Task prompt: Pick out every line in the records below that contains the word "purple", and copy each of those lines out in full.

Exercise input:
┌──
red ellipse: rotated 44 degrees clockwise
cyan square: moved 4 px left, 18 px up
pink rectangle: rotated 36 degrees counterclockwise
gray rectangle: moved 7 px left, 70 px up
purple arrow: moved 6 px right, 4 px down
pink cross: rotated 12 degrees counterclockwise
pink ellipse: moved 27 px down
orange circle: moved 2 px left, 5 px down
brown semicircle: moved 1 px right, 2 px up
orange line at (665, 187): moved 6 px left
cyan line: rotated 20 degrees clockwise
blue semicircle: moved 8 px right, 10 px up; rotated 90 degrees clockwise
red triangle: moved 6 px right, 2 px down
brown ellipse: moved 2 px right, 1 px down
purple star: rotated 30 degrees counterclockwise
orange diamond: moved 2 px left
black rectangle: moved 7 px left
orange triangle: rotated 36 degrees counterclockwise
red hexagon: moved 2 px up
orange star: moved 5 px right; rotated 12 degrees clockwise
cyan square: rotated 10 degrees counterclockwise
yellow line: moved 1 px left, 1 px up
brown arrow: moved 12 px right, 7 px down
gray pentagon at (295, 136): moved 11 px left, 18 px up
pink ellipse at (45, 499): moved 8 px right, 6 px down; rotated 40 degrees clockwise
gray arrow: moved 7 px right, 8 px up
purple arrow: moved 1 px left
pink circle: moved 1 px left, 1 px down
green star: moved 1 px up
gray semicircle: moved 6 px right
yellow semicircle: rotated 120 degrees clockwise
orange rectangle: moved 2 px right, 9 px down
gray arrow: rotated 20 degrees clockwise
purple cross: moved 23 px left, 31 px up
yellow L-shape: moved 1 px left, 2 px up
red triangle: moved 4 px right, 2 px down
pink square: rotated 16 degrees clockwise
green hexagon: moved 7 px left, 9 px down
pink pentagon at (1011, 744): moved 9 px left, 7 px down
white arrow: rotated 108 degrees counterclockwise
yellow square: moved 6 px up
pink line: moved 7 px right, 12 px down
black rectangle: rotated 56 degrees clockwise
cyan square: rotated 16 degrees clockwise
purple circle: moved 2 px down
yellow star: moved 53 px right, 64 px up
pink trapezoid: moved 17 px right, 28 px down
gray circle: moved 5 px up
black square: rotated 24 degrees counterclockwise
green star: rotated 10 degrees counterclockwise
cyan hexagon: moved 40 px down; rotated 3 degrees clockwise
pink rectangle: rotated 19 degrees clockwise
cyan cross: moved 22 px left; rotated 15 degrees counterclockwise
└──
Task output:
purple arrow: moved 6 px right, 4 px down
purple star: rotated 30 degrees counterclockwise
purple arrow: moved 1 px left
purple cross: moved 23 px left, 31 px up
purple circle: moved 2 px down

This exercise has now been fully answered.